_Record extracts_.
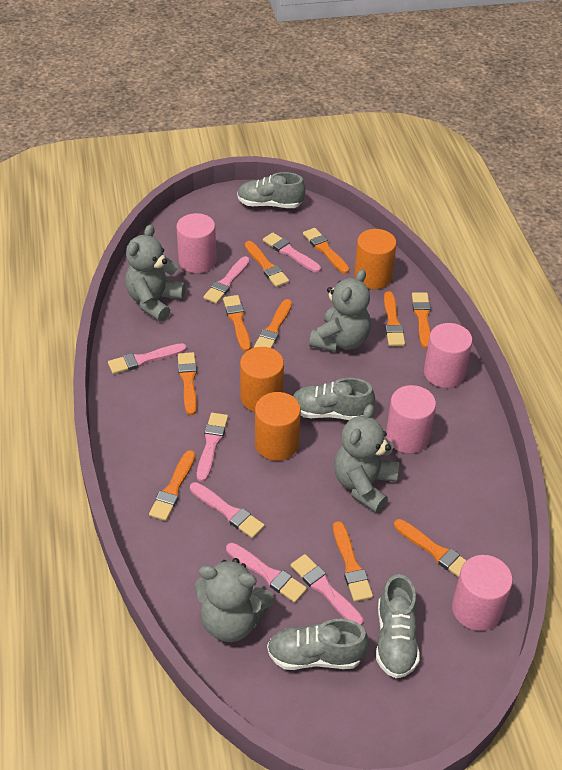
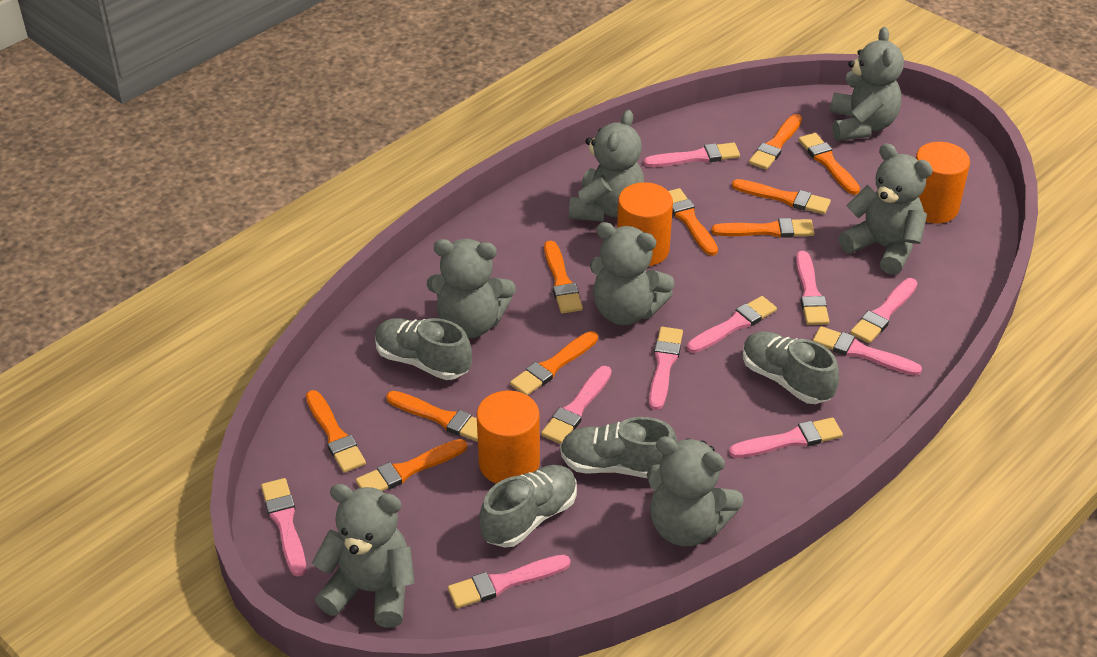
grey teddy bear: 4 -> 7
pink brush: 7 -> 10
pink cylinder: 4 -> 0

---

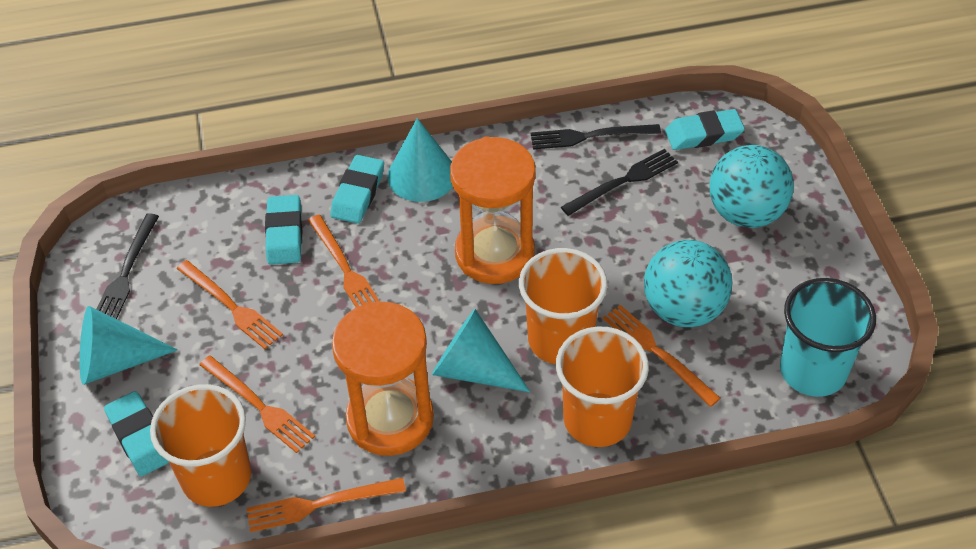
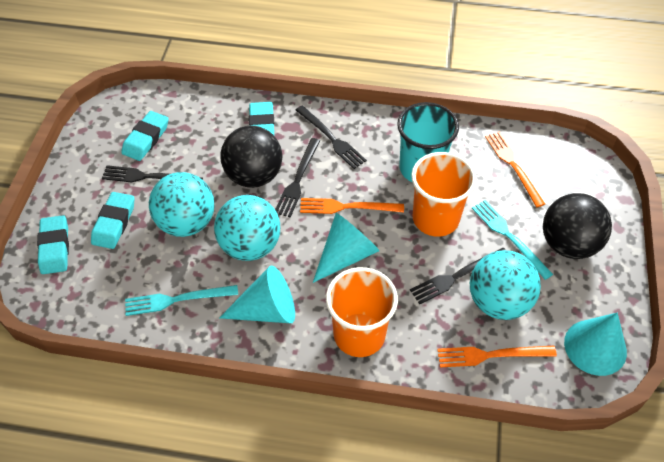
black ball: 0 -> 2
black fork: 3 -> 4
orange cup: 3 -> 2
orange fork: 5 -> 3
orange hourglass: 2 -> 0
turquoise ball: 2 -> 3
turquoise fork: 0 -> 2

_Required work_. Beginning at the line with "black ball: 0 -> 2" and ending at the line with "turquoise fork: 0 -> 2", reproduce each line of the data above exactly, and add no other lines.

_Response to this exercise_.
black ball: 0 -> 2
black fork: 3 -> 4
orange cup: 3 -> 2
orange fork: 5 -> 3
orange hourglass: 2 -> 0
turquoise ball: 2 -> 3
turquoise fork: 0 -> 2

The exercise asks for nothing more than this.